begin Record excerpts
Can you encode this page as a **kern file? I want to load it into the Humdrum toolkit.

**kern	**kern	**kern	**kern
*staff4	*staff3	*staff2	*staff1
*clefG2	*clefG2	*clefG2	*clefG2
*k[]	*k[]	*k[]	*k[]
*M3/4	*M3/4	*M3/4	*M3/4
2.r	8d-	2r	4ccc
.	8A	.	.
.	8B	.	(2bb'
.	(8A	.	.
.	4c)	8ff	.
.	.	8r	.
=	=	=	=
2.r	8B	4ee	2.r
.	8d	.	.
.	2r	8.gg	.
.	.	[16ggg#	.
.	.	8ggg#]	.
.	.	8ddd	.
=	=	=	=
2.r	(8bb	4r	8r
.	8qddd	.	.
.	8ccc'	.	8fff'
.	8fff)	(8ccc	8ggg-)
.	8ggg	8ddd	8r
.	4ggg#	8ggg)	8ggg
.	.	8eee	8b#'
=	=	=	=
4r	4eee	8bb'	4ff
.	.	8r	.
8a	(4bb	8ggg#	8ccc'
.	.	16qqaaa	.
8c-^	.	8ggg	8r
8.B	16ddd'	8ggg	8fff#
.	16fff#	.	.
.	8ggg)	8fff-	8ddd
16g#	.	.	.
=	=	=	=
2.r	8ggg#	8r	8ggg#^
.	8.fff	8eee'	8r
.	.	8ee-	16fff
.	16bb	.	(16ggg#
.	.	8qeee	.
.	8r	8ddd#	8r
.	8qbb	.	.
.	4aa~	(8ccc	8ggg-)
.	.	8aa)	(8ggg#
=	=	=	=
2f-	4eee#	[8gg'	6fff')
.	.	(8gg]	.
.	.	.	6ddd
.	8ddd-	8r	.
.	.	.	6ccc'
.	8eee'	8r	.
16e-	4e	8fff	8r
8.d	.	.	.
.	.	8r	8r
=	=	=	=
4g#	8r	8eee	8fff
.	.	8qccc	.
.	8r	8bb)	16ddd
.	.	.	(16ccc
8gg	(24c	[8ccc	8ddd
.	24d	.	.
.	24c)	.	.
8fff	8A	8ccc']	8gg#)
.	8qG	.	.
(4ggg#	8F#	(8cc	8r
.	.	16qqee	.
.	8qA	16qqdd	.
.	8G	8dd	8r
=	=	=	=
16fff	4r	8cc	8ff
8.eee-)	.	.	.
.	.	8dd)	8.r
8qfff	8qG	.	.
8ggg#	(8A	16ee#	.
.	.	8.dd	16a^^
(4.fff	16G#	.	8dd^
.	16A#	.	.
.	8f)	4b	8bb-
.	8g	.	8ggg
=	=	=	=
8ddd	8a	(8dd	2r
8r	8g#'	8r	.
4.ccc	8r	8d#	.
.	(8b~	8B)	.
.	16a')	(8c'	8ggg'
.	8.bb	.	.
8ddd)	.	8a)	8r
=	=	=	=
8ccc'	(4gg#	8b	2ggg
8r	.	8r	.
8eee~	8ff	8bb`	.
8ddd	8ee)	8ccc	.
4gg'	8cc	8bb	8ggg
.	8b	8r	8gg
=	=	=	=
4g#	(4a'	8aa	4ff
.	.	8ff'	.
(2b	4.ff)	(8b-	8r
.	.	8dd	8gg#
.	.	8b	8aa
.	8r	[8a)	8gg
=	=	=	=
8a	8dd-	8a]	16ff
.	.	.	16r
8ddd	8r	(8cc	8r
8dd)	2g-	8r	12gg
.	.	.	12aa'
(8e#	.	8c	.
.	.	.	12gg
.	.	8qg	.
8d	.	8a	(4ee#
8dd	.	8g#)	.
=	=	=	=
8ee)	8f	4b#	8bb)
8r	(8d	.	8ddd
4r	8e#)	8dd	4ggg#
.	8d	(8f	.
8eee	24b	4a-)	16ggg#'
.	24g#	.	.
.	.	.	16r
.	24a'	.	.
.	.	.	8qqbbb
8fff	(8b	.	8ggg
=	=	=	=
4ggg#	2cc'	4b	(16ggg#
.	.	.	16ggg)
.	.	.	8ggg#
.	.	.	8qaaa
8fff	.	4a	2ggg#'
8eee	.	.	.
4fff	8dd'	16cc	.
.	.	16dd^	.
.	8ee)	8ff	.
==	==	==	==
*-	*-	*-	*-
end Record excerpts
# Exercise directions:
Show each line of the records that contains the string "kern", with case counting.

# Output below:
Can you encode this page as a **kern file? I want to load it into the Humdrum toolkit.
**kern	**kern	**kern	**kern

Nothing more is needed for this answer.